** Data **
--- START ---

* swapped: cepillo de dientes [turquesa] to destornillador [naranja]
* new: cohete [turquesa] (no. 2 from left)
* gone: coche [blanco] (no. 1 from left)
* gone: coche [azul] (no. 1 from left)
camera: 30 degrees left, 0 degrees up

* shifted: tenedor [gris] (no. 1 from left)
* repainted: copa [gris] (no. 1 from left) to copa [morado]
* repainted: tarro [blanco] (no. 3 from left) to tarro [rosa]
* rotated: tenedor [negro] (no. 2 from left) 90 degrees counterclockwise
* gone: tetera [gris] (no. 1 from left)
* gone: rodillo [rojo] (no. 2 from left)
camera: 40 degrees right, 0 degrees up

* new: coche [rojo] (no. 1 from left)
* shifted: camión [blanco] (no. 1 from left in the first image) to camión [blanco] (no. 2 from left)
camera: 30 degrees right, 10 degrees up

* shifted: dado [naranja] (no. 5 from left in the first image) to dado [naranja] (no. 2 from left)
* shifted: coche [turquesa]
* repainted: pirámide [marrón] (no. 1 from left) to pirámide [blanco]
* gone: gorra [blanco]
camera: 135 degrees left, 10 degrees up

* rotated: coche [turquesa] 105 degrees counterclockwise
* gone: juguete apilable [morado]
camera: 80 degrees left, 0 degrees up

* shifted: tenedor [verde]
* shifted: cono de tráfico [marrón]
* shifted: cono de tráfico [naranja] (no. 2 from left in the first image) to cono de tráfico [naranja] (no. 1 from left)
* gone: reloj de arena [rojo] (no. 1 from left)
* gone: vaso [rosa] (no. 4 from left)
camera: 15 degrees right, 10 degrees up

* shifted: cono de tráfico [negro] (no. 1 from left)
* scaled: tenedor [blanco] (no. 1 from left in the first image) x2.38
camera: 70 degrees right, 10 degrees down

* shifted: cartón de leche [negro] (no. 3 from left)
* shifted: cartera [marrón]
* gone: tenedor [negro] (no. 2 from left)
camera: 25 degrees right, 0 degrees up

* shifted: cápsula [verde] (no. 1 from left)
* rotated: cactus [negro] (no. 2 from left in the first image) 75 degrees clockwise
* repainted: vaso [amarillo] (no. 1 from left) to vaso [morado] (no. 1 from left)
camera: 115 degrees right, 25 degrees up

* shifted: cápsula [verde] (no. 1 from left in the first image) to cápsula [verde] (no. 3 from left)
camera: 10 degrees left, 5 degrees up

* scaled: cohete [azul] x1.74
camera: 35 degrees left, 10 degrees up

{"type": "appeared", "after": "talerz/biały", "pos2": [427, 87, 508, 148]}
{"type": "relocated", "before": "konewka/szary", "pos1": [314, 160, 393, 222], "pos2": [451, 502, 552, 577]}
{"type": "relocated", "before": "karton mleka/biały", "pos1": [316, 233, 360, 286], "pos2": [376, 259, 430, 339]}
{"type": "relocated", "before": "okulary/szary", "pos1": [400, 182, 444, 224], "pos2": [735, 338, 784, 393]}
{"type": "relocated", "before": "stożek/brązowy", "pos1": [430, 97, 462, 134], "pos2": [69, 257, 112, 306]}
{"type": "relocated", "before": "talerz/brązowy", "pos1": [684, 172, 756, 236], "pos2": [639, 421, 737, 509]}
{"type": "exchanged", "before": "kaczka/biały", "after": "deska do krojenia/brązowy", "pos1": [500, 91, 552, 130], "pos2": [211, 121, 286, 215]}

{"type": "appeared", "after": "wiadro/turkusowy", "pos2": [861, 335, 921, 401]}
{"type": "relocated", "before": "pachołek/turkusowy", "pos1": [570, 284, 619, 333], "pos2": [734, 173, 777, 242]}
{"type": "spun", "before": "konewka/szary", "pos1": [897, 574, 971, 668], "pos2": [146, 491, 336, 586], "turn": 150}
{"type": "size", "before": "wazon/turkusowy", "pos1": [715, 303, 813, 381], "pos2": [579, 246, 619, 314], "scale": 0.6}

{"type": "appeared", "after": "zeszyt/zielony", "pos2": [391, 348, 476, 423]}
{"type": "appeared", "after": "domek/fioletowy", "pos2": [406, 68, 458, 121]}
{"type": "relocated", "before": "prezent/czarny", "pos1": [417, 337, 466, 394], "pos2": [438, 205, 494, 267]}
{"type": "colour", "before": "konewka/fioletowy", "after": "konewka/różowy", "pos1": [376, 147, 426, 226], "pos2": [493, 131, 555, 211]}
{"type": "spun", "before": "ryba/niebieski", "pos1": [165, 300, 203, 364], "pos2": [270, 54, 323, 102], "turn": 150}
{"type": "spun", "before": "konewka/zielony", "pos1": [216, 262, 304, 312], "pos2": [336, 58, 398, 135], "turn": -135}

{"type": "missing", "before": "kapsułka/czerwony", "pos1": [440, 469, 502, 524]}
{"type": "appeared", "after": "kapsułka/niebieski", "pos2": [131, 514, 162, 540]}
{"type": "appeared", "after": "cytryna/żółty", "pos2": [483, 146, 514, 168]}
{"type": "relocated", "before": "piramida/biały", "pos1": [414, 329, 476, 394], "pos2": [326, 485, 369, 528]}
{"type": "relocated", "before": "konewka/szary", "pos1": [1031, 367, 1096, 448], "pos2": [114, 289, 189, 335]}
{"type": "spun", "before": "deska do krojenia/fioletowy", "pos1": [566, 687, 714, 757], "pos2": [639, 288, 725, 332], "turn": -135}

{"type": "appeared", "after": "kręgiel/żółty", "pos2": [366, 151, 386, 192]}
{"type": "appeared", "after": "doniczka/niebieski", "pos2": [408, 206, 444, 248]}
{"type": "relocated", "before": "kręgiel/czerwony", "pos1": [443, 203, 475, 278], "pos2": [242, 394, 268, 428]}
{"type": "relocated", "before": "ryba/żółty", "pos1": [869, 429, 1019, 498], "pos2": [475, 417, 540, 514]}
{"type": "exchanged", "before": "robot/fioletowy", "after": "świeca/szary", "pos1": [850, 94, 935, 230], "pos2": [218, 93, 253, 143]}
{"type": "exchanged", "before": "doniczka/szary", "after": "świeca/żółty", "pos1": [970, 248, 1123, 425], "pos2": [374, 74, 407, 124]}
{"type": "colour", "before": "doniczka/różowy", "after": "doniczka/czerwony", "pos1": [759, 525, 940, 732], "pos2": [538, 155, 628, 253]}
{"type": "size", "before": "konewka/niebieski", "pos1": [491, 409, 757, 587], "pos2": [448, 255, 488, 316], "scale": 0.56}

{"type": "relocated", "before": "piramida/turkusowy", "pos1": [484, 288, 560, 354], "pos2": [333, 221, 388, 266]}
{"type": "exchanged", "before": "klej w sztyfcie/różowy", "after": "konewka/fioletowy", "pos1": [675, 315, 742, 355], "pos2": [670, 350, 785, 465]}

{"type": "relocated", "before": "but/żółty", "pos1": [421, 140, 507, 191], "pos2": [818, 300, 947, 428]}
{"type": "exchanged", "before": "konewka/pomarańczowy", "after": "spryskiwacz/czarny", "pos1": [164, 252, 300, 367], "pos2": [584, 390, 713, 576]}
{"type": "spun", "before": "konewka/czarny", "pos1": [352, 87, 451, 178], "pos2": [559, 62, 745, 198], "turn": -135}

--- END ---

** Required work **
Each record above needs to be reproduced exactly as written.

** Response to this exercise **
* swapped: cepillo de dientes [turquesa] to destornillador [naranja]
* new: cohete [turquesa] (no. 2 from left)
* gone: coche [blanco] (no. 1 from left)
* gone: coche [azul] (no. 1 from left)
camera: 30 degrees left, 0 degrees up

* shifted: tenedor [gris] (no. 1 from left)
* repainted: copa [gris] (no. 1 from left) to copa [morado]
* repainted: tarro [blanco] (no. 3 from left) to tarro [rosa]
* rotated: tenedor [negro] (no. 2 from left) 90 degrees counterclockwise
* gone: tetera [gris] (no. 1 from left)
* gone: rodillo [rojo] (no. 2 from left)
camera: 40 degrees right, 0 degrees up

* new: coche [rojo] (no. 1 from left)
* shifted: camión [blanco] (no. 1 from left in the first image) to camión [blanco] (no. 2 from left)
camera: 30 degrees right, 10 degrees up

* shifted: dado [naranja] (no. 5 from left in the first image) to dado [naranja] (no. 2 from left)
* shifted: coche [turquesa]
* repainted: pirámide [marrón] (no. 1 from left) to pirámide [blanco]
* gone: gorra [blanco]
camera: 135 degrees left, 10 degrees up

* rotated: coche [turquesa] 105 degrees counterclockwise
* gone: juguete apilable [morado]
camera: 80 degrees left, 0 degrees up

* shifted: tenedor [verde]
* shifted: cono de tráfico [marrón]
* shifted: cono de tráfico [naranja] (no. 2 from left in the first image) to cono de tráfico [naranja] (no. 1 from left)
* gone: reloj de arena [rojo] (no. 1 from left)
* gone: vaso [rosa] (no. 4 from left)
camera: 15 degrees right, 10 degrees up

* shifted: cono de tráfico [negro] (no. 1 from left)
* scaled: tenedor [blanco] (no. 1 from left in the first image) x2.38
camera: 70 degrees right, 10 degrees down

* shifted: cartón de leche [negro] (no. 3 from left)
* shifted: cartera [marrón]
* gone: tenedor [negro] (no. 2 from left)
camera: 25 degrees right, 0 degrees up

* shifted: cápsula [verde] (no. 1 from left)
* rotated: cactus [negro] (no. 2 from left in the first image) 75 degrees clockwise
* repainted: vaso [amarillo] (no. 1 from left) to vaso [morado] (no. 1 from left)
camera: 115 degrees right, 25 degrees up

* shifted: cápsula [verde] (no. 1 from left in the first image) to cápsula [verde] (no. 3 from left)
camera: 10 degrees left, 5 degrees up

* scaled: cohete [azul] x1.74
camera: 35 degrees left, 10 degrees up

{"type": "appeared", "after": "talerz/biały", "pos2": [427, 87, 508, 148]}
{"type": "relocated", "before": "konewka/szary", "pos1": [314, 160, 393, 222], "pos2": [451, 502, 552, 577]}
{"type": "relocated", "before": "karton mleka/biały", "pos1": [316, 233, 360, 286], "pos2": [376, 259, 430, 339]}
{"type": "relocated", "before": "okulary/szary", "pos1": [400, 182, 444, 224], "pos2": [735, 338, 784, 393]}
{"type": "relocated", "before": "stożek/brązowy", "pos1": [430, 97, 462, 134], "pos2": [69, 257, 112, 306]}
{"type": "relocated", "before": "talerz/brązowy", "pos1": [684, 172, 756, 236], "pos2": [639, 421, 737, 509]}
{"type": "exchanged", "before": "kaczka/biały", "after": "deska do krojenia/brązowy", "pos1": [500, 91, 552, 130], "pos2": [211, 121, 286, 215]}

{"type": "appeared", "after": "wiadro/turkusowy", "pos2": [861, 335, 921, 401]}
{"type": "relocated", "before": "pachołek/turkusowy", "pos1": [570, 284, 619, 333], "pos2": [734, 173, 777, 242]}
{"type": "spun", "before": "konewka/szary", "pos1": [897, 574, 971, 668], "pos2": [146, 491, 336, 586], "turn": 150}
{"type": "size", "before": "wazon/turkusowy", "pos1": [715, 303, 813, 381], "pos2": [579, 246, 619, 314], "scale": 0.6}

{"type": "appeared", "after": "zeszyt/zielony", "pos2": [391, 348, 476, 423]}
{"type": "appeared", "after": "domek/fioletowy", "pos2": [406, 68, 458, 121]}
{"type": "relocated", "before": "prezent/czarny", "pos1": [417, 337, 466, 394], "pos2": [438, 205, 494, 267]}
{"type": "colour", "before": "konewka/fioletowy", "after": "konewka/różowy", "pos1": [376, 147, 426, 226], "pos2": [493, 131, 555, 211]}
{"type": "spun", "before": "ryba/niebieski", "pos1": [165, 300, 203, 364], "pos2": [270, 54, 323, 102], "turn": 150}
{"type": "spun", "before": "konewka/zielony", "pos1": [216, 262, 304, 312], "pos2": [336, 58, 398, 135], "turn": -135}

{"type": "missing", "before": "kapsułka/czerwony", "pos1": [440, 469, 502, 524]}
{"type": "appeared", "after": "kapsułka/niebieski", "pos2": [131, 514, 162, 540]}
{"type": "appeared", "after": "cytryna/żółty", "pos2": [483, 146, 514, 168]}
{"type": "relocated", "before": "piramida/biały", "pos1": [414, 329, 476, 394], "pos2": [326, 485, 369, 528]}
{"type": "relocated", "before": "konewka/szary", "pos1": [1031, 367, 1096, 448], "pos2": [114, 289, 189, 335]}
{"type": "spun", "before": "deska do krojenia/fioletowy", "pos1": [566, 687, 714, 757], "pos2": [639, 288, 725, 332], "turn": -135}

{"type": "appeared", "after": "kręgiel/żółty", "pos2": [366, 151, 386, 192]}
{"type": "appeared", "after": "doniczka/niebieski", "pos2": [408, 206, 444, 248]}
{"type": "relocated", "before": "kręgiel/czerwony", "pos1": [443, 203, 475, 278], "pos2": [242, 394, 268, 428]}
{"type": "relocated", "before": "ryba/żółty", "pos1": [869, 429, 1019, 498], "pos2": [475, 417, 540, 514]}
{"type": "exchanged", "before": "robot/fioletowy", "after": "świeca/szary", "pos1": [850, 94, 935, 230], "pos2": [218, 93, 253, 143]}
{"type": "exchanged", "before": "doniczka/szary", "after": "świeca/żółty", "pos1": [970, 248, 1123, 425], "pos2": [374, 74, 407, 124]}
{"type": "colour", "before": "doniczka/różowy", "after": "doniczka/czerwony", "pos1": [759, 525, 940, 732], "pos2": [538, 155, 628, 253]}
{"type": "size", "before": "konewka/niebieski", "pos1": [491, 409, 757, 587], "pos2": [448, 255, 488, 316], "scale": 0.56}

{"type": "relocated", "before": "piramida/turkusowy", "pos1": [484, 288, 560, 354], "pos2": [333, 221, 388, 266]}
{"type": "exchanged", "before": "klej w sztyfcie/różowy", "after": "konewka/fioletowy", "pos1": [675, 315, 742, 355], "pos2": [670, 350, 785, 465]}

{"type": "relocated", "before": "but/żółty", "pos1": [421, 140, 507, 191], "pos2": [818, 300, 947, 428]}
{"type": "exchanged", "before": "konewka/pomarańczowy", "after": "spryskiwacz/czarny", "pos1": [164, 252, 300, 367], "pos2": [584, 390, 713, 576]}
{"type": "spun", "before": "konewka/czarny", "pos1": [352, 87, 451, 178], "pos2": [559, 62, 745, 198], "turn": -135}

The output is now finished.